Starting at the top of the listing below, copy each line exactly, stopping after the line that contains "relocated: cartón de".

» **Information**
::::
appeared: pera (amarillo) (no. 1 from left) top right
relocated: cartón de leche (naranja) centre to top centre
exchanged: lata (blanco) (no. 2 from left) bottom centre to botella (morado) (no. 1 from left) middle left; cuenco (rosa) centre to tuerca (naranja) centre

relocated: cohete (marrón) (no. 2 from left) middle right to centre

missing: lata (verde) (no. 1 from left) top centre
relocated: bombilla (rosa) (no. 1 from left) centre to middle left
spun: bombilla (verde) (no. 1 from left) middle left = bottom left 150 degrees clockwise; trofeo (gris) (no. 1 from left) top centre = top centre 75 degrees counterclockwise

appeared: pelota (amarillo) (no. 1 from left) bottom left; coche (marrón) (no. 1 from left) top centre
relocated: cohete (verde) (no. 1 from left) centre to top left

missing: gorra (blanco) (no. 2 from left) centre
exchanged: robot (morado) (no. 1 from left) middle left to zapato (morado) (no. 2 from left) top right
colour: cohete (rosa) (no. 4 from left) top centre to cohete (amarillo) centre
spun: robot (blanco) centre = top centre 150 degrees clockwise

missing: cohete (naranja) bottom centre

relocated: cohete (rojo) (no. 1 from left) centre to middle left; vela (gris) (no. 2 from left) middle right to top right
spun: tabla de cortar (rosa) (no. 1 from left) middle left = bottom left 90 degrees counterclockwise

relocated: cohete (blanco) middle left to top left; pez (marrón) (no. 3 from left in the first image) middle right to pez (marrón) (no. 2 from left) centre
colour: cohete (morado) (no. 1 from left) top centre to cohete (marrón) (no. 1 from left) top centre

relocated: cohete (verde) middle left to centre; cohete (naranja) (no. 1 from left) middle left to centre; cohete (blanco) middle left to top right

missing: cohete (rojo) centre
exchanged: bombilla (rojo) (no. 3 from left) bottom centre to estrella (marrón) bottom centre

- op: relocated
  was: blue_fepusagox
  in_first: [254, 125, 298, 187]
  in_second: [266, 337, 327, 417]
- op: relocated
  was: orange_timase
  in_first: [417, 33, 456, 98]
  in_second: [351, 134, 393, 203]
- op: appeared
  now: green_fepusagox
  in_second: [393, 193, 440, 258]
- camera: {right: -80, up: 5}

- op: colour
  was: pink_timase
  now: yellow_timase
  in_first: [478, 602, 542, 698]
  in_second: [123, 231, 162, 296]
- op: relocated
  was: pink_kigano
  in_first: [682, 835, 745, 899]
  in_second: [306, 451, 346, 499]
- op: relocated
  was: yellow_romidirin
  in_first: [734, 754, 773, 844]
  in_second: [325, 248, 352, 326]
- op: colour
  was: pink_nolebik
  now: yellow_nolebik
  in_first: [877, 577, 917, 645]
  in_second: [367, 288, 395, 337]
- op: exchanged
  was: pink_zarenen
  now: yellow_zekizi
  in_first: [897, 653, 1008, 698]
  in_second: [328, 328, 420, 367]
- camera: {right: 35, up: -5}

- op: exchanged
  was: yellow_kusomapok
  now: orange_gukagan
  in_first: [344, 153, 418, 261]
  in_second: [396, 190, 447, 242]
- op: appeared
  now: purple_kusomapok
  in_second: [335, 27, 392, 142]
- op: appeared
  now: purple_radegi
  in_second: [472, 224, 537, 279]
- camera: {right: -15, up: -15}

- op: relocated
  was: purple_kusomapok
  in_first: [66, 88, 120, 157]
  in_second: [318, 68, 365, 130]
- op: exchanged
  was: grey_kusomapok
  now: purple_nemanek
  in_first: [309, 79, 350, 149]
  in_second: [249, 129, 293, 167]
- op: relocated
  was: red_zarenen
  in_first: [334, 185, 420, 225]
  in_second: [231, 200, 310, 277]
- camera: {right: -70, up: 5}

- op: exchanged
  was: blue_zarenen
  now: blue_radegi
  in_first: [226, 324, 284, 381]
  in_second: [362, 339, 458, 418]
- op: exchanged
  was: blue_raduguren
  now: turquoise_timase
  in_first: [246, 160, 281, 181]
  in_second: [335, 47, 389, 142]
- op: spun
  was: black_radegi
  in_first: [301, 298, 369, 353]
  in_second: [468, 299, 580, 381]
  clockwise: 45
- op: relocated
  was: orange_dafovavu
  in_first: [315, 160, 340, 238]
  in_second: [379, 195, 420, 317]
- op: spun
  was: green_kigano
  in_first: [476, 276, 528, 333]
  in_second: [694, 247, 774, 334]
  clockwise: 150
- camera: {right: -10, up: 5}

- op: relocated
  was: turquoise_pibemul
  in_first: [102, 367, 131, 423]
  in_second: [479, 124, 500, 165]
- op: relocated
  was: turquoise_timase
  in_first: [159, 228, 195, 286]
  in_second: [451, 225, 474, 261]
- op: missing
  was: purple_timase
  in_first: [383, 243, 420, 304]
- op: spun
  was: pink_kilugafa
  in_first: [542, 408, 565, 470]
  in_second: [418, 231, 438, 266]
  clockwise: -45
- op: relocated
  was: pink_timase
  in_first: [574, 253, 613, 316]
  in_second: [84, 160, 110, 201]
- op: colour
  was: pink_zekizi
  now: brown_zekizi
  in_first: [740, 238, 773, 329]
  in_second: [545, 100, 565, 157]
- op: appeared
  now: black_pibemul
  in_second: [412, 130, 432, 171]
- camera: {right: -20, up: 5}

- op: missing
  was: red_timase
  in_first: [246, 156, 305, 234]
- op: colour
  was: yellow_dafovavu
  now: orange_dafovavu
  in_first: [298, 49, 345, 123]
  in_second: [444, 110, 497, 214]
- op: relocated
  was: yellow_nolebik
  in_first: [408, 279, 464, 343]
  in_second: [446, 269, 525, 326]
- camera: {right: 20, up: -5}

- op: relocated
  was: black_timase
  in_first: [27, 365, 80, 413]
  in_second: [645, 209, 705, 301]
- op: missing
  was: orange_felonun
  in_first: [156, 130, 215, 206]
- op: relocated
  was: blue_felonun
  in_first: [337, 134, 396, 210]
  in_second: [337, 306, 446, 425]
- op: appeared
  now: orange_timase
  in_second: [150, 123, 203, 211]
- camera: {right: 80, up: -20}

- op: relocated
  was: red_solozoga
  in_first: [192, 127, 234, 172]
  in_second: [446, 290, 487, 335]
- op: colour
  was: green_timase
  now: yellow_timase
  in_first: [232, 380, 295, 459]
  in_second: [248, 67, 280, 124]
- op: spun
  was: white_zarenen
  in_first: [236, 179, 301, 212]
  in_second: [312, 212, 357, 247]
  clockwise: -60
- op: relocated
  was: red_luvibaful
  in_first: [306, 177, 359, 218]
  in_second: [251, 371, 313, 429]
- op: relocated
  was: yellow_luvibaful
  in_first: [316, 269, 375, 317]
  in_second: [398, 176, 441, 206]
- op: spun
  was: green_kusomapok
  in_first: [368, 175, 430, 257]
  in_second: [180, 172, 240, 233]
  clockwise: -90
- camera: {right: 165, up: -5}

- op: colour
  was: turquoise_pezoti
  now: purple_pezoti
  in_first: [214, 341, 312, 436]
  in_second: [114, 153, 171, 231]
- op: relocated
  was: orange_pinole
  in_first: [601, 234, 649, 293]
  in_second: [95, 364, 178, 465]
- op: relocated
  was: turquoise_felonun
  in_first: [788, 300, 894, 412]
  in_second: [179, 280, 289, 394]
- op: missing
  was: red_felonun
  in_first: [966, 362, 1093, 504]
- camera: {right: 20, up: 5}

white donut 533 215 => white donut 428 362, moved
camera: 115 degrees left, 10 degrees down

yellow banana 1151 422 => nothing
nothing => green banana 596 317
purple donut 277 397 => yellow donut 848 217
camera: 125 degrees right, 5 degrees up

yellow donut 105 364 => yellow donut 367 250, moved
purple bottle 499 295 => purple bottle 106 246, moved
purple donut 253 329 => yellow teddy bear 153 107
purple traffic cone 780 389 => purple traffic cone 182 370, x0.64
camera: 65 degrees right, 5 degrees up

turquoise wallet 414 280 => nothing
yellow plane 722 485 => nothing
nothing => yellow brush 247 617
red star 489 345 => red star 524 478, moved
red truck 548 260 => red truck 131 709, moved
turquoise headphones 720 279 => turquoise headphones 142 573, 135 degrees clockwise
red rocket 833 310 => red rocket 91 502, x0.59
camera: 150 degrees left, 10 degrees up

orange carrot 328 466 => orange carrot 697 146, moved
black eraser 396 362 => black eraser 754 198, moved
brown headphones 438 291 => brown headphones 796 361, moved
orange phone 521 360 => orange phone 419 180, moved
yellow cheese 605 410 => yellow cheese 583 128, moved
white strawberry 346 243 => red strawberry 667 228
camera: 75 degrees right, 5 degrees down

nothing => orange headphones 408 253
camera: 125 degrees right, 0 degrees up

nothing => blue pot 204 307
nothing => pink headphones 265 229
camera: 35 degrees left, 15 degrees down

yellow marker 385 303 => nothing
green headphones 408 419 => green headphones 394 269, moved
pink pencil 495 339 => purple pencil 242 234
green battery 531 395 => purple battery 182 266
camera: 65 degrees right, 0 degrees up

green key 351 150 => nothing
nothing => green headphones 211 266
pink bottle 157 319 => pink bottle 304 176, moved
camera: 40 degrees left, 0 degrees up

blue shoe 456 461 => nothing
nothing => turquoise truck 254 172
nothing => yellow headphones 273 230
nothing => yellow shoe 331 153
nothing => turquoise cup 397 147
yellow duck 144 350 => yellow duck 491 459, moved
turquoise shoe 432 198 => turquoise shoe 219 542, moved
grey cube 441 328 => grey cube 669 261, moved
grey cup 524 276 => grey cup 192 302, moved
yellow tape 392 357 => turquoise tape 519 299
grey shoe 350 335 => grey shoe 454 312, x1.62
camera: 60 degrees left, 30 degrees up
::::
» **Reply to the task**
appeared: pera (amarillo) (no. 1 from left) top right
relocated: cartón de leche (naranja) centre to top centre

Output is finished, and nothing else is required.